**TASK REQUIREMENTS**
Reproduce each line, exactly, from the one containing "C204: 4.7uF (plus" through the end of the material. Exclude pictures.

**DATASET CONTENT**
--- --- ---
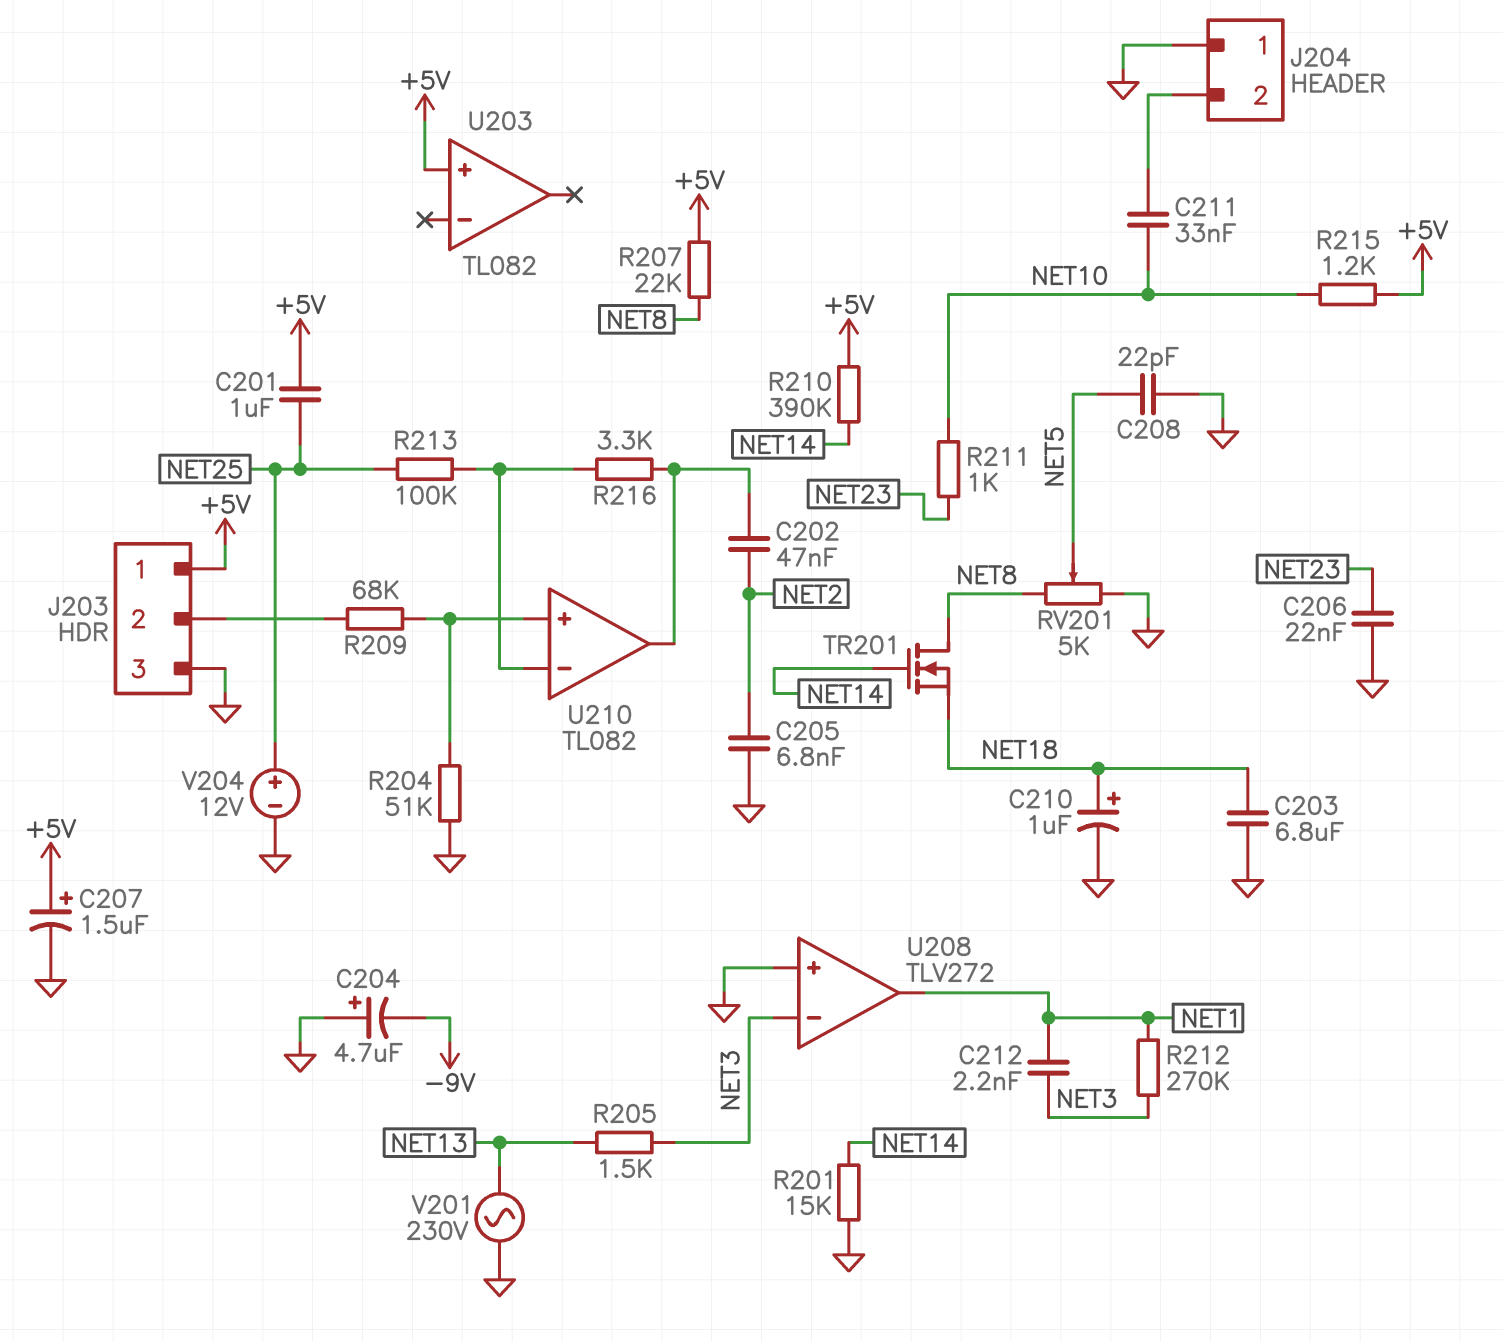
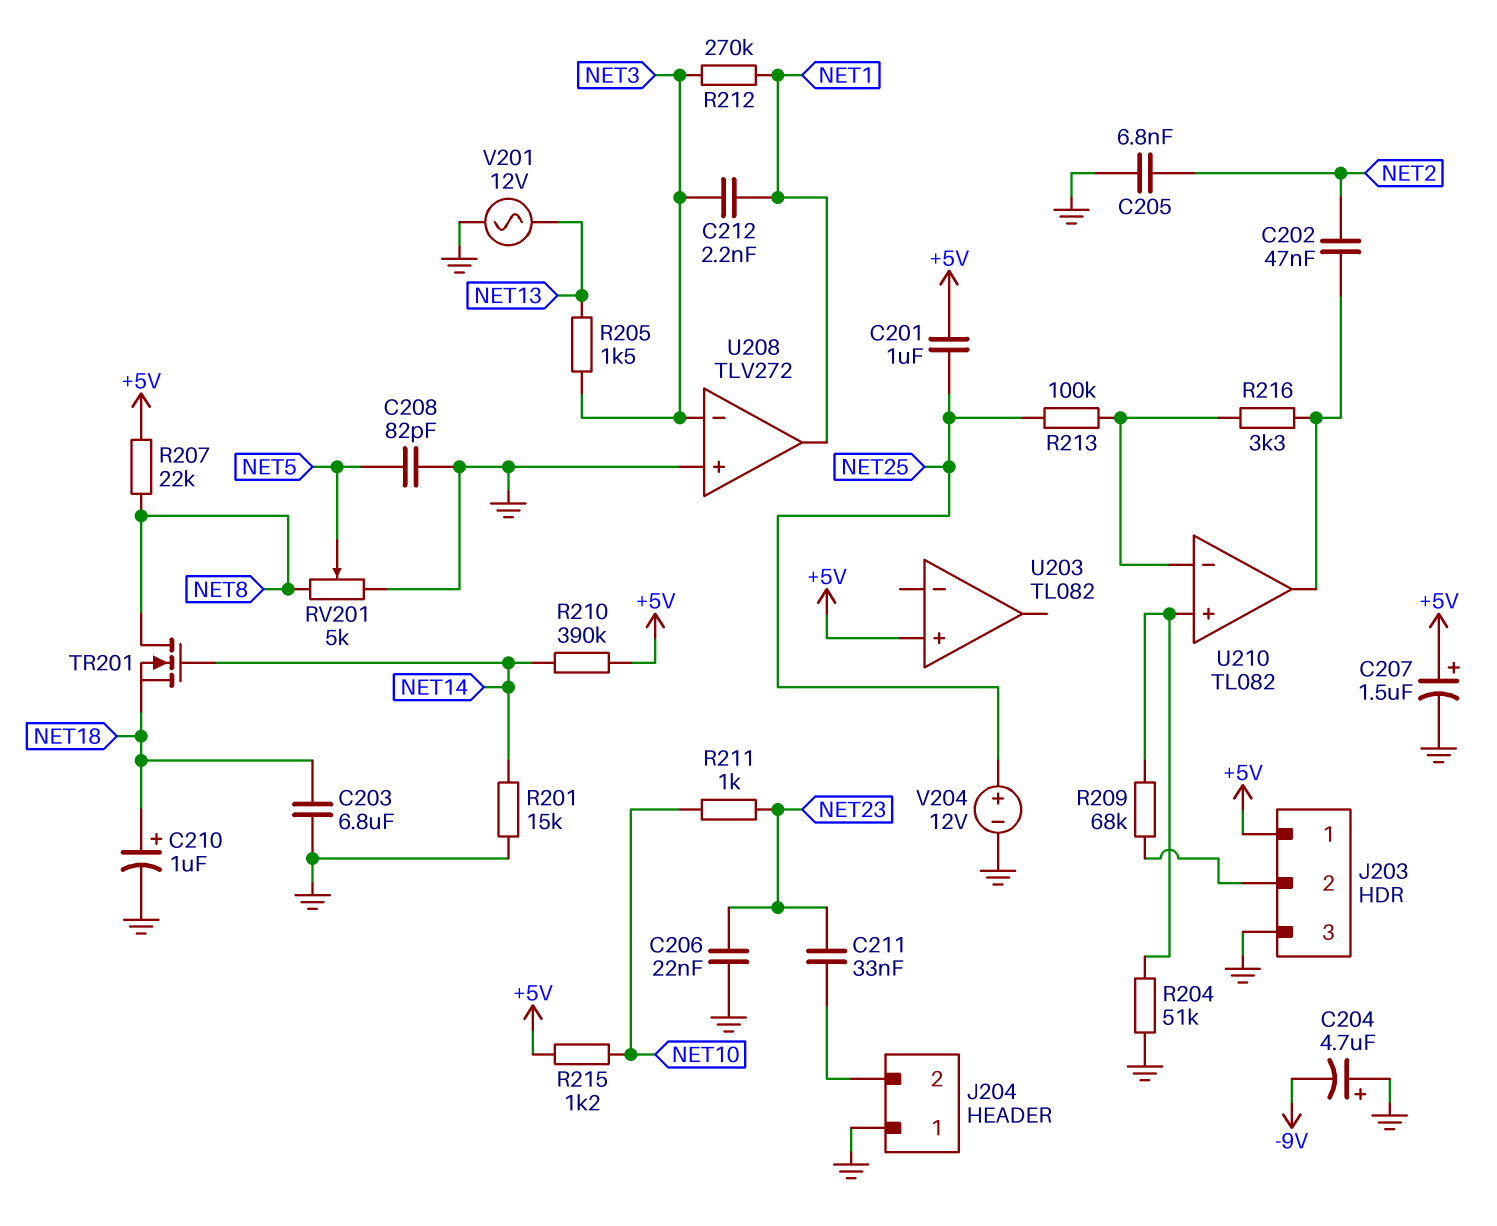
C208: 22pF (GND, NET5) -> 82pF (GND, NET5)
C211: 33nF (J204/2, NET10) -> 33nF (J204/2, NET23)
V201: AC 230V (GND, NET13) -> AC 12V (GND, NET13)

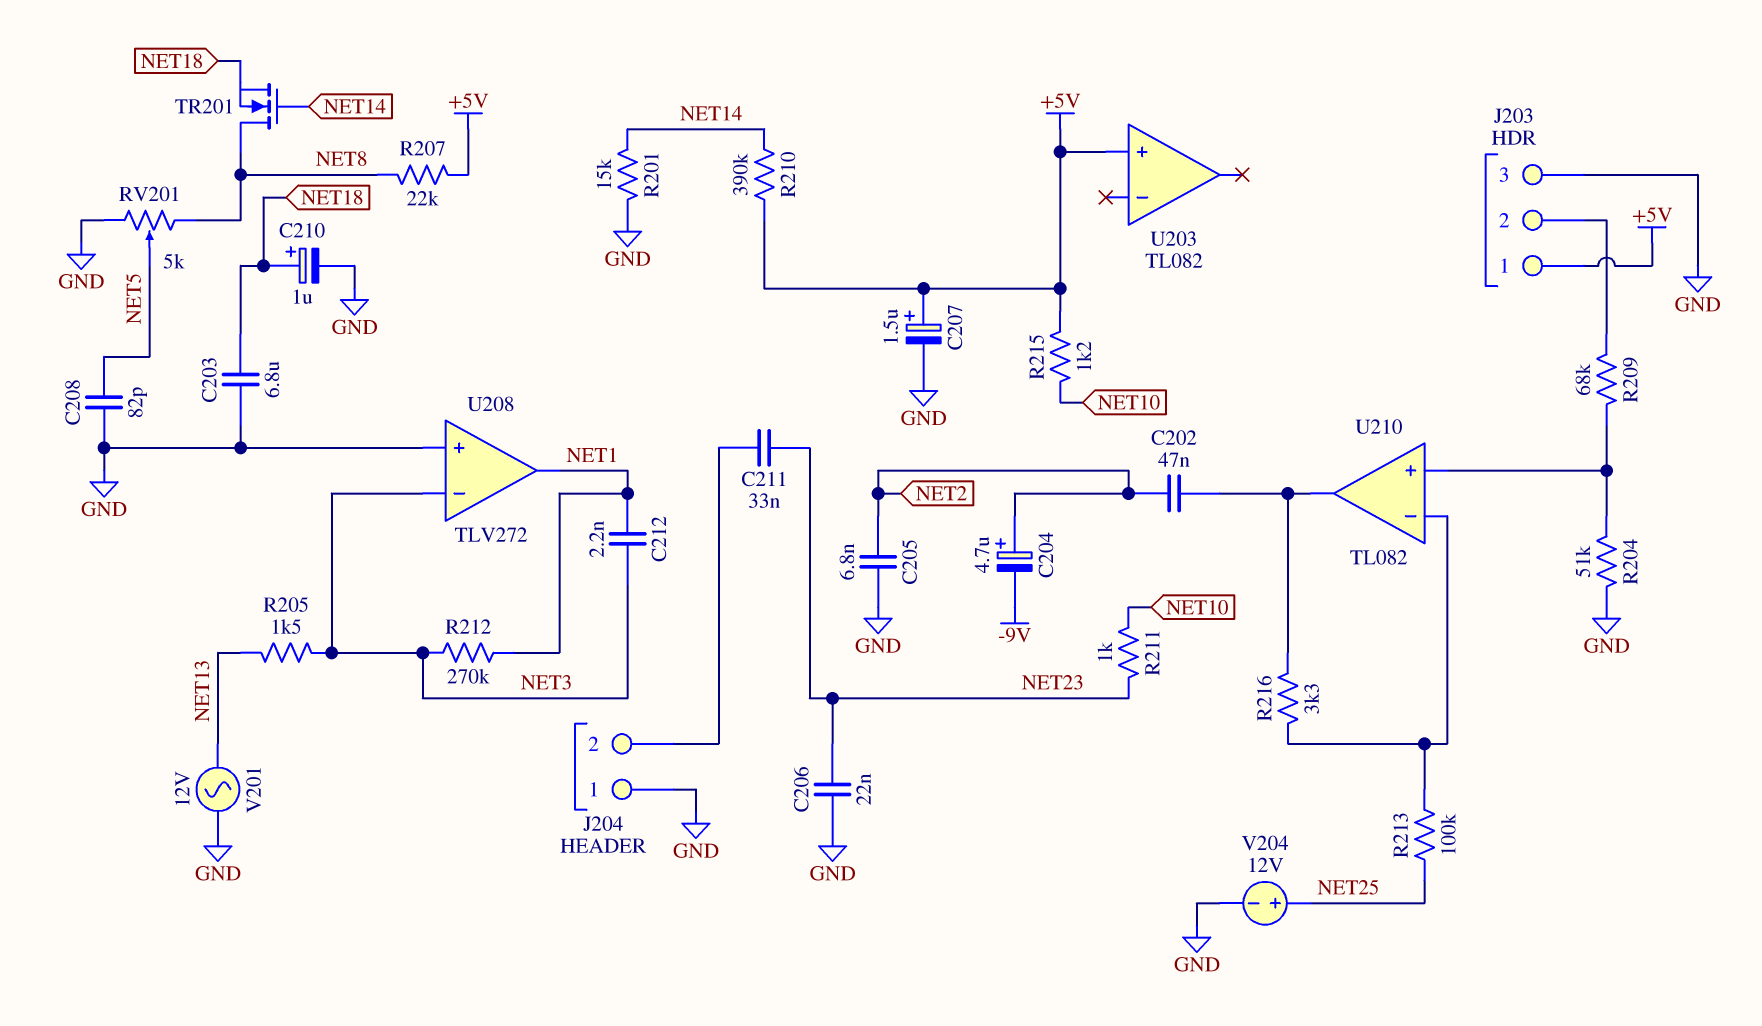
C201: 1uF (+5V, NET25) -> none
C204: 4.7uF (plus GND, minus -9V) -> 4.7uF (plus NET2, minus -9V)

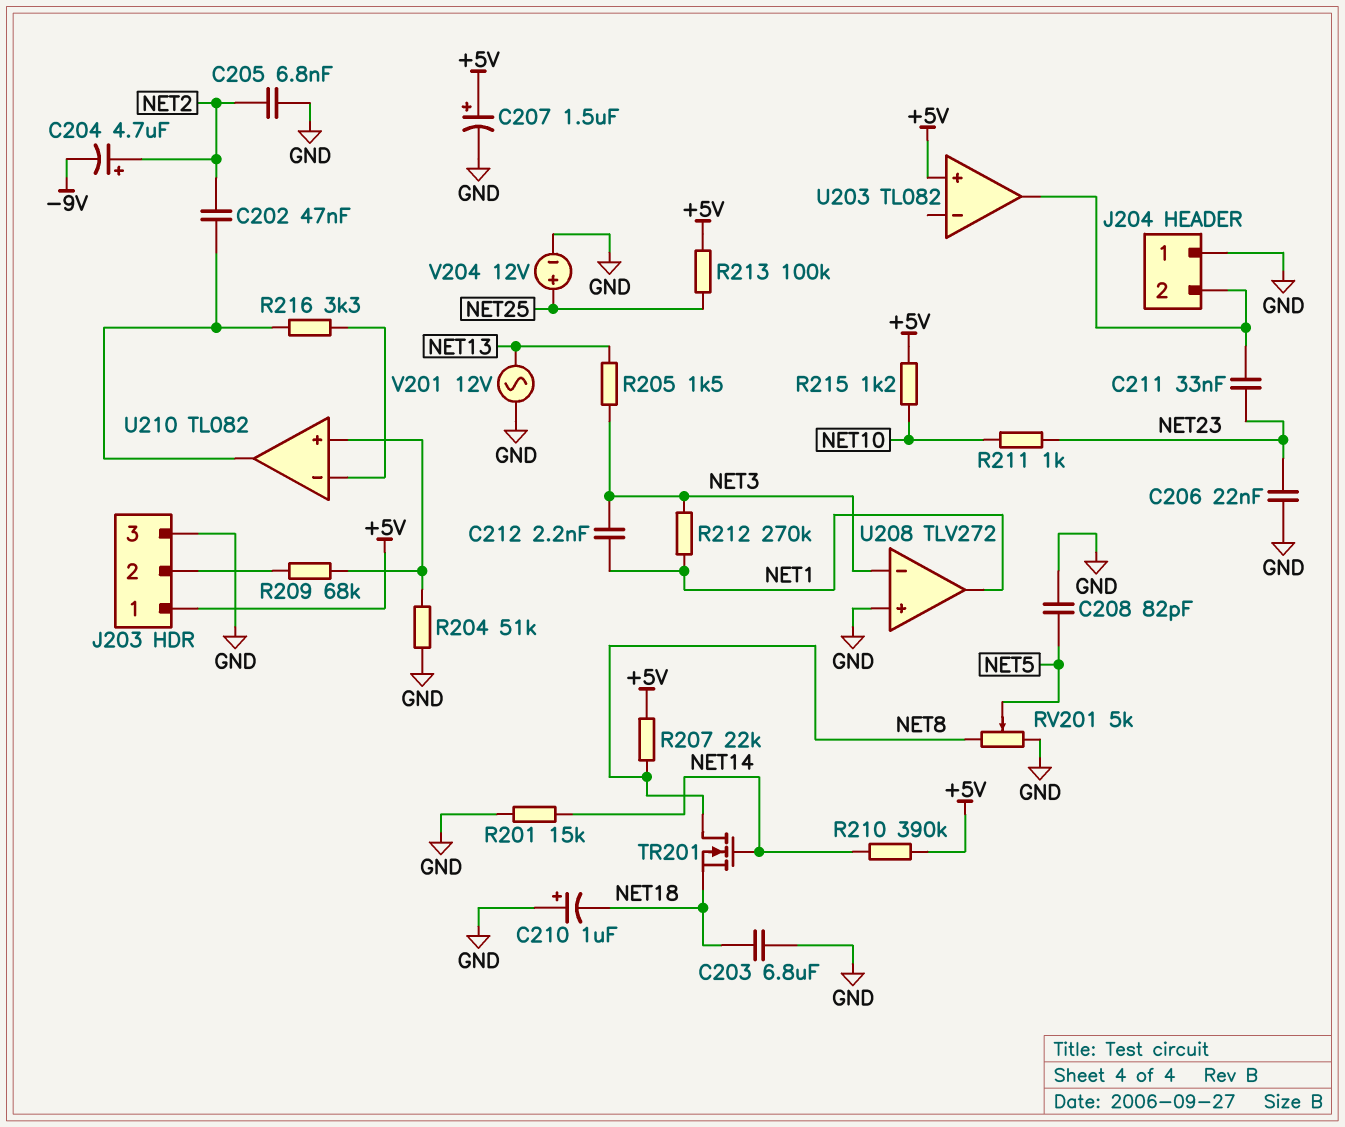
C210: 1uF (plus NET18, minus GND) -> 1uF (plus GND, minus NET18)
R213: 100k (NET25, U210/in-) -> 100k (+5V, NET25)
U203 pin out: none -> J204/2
--- --- ---
**RESPONSE TO THE EXERCISE**
C204: 4.7uF (plus GND, minus -9V) -> 4.7uF (plus NET2, minus -9V)

C210: 1uF (plus NET18, minus GND) -> 1uF (plus GND, minus NET18)
R213: 100k (NET25, U210/in-) -> 100k (+5V, NET25)
U203 pin out: none -> J204/2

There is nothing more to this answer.